**Brief:** Leave out the pictures and repeat the data exactly.

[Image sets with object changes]
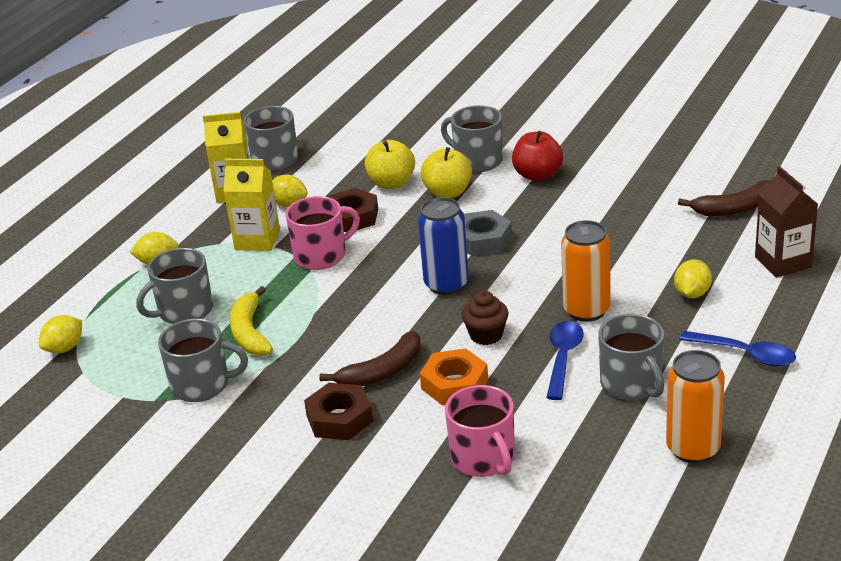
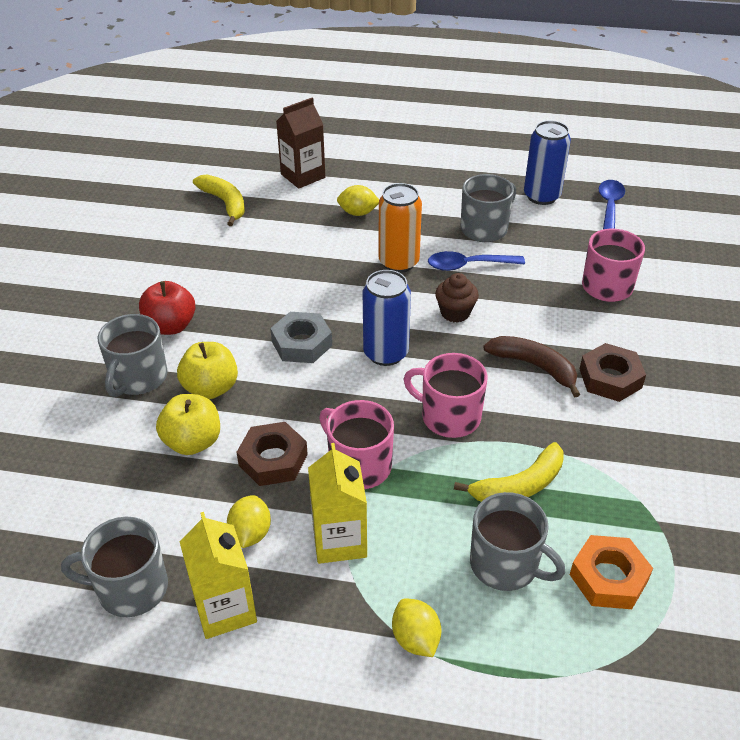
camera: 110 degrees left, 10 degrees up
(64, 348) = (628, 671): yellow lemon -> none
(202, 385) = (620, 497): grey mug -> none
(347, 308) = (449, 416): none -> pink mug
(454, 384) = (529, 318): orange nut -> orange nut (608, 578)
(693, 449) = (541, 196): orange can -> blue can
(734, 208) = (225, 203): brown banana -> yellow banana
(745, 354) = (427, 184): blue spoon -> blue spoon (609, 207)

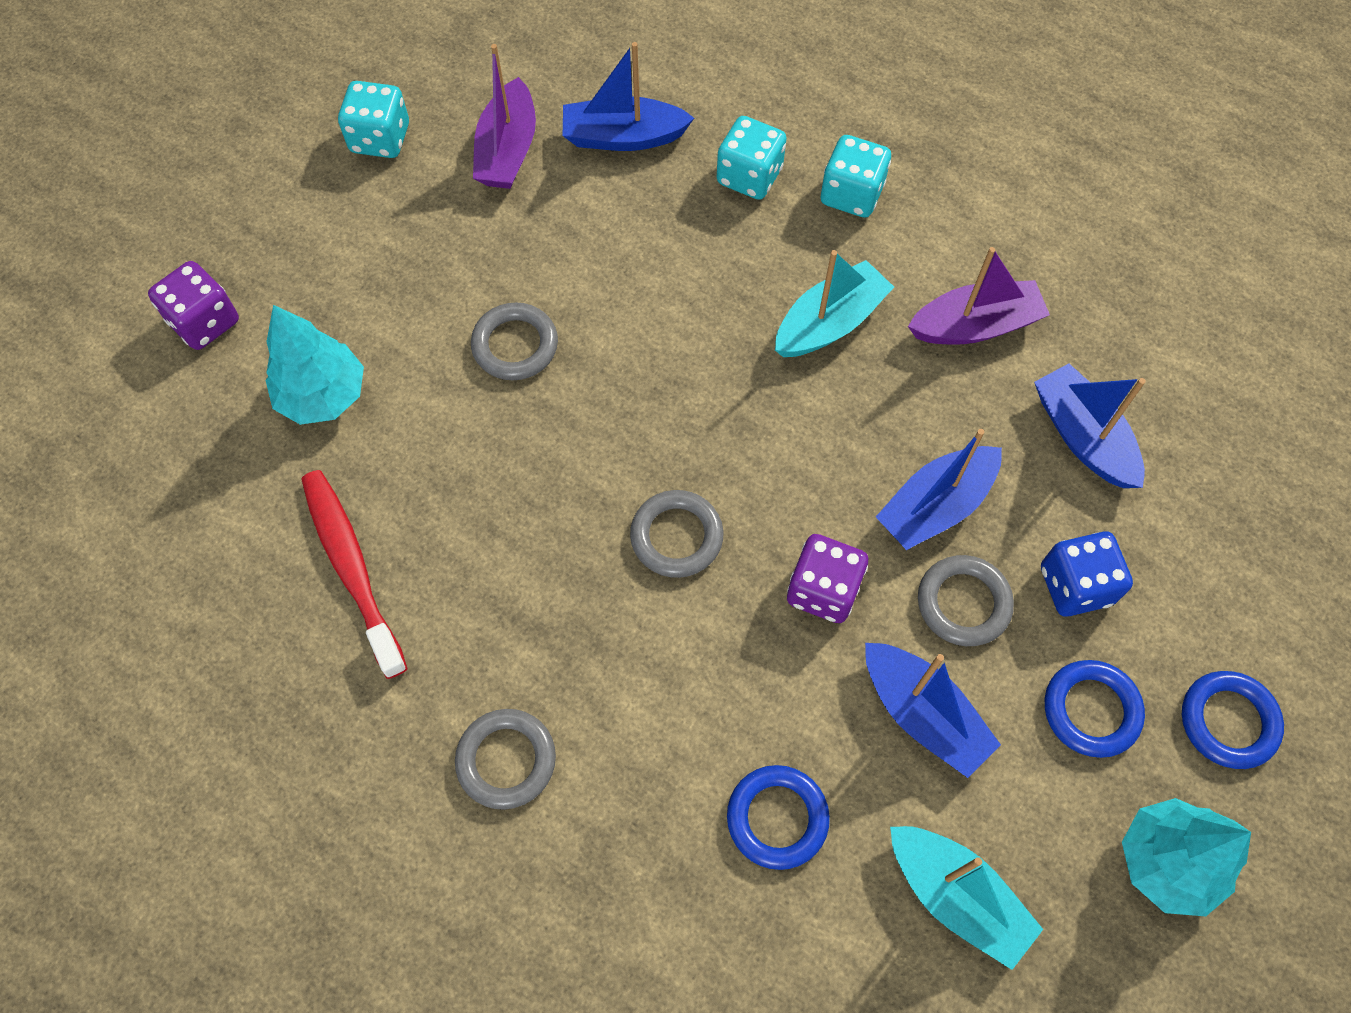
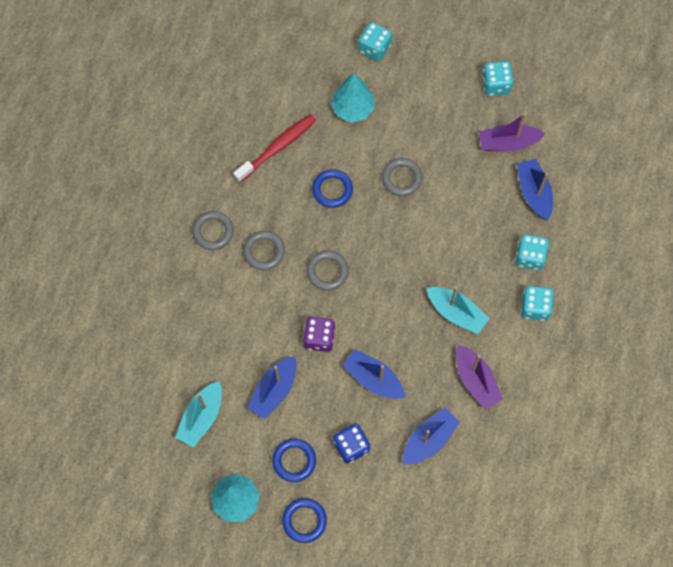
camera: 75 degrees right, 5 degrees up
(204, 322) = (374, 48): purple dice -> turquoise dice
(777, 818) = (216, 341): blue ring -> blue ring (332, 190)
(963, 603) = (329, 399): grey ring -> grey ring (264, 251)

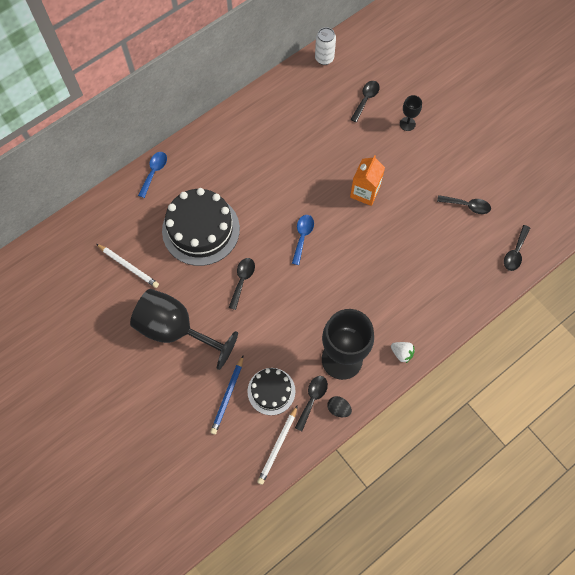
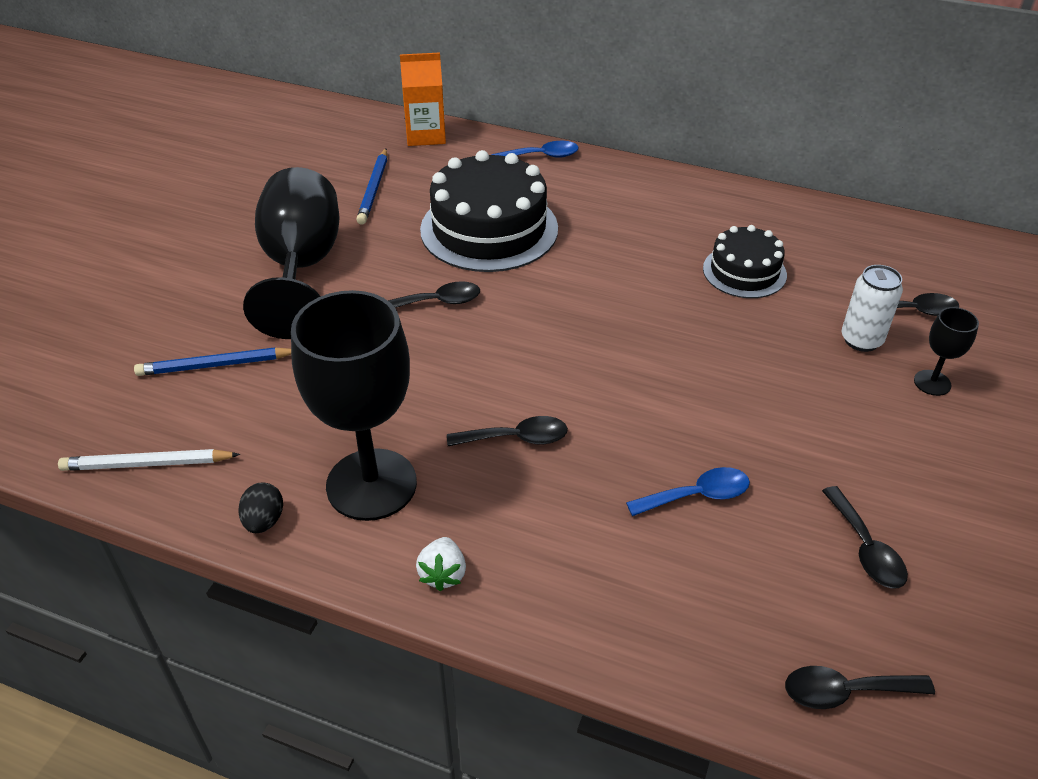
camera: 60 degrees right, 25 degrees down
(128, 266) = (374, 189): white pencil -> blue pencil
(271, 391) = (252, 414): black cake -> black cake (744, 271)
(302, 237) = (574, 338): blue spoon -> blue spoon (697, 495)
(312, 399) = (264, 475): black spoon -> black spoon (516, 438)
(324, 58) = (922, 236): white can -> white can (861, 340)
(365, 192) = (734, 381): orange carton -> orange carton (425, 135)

**Expected answer:**
camera: 110 degrees left, 10 degrees up
(64, 348) = (628, 671): yellow lemon -> none
(202, 385) = (620, 497): grey mug -> none
(347, 308) = (449, 416): none -> pink mug
(454, 384) = (529, 318): orange nut -> orange nut (608, 578)
(693, 449) = (541, 196): orange can -> blue can
(734, 208) = (225, 203): brown banana -> yellow banana
(745, 354) = (427, 184): blue spoon -> blue spoon (609, 207)

camera: 75 degrees right, 5 degrees up
(204, 322) = (374, 48): purple dice -> turquoise dice
(777, 818) = (216, 341): blue ring -> blue ring (332, 190)
(963, 603) = (329, 399): grey ring -> grey ring (264, 251)

camera: 60 degrees right, 25 degrees down
(128, 266) = (374, 189): white pencil -> blue pencil
(271, 391) = (252, 414): black cake -> black cake (744, 271)
(302, 237) = (574, 338): blue spoon -> blue spoon (697, 495)
(312, 399) = (264, 475): black spoon -> black spoon (516, 438)
(324, 58) = (922, 236): white can -> white can (861, 340)
(365, 192) = (734, 381): orange carton -> orange carton (425, 135)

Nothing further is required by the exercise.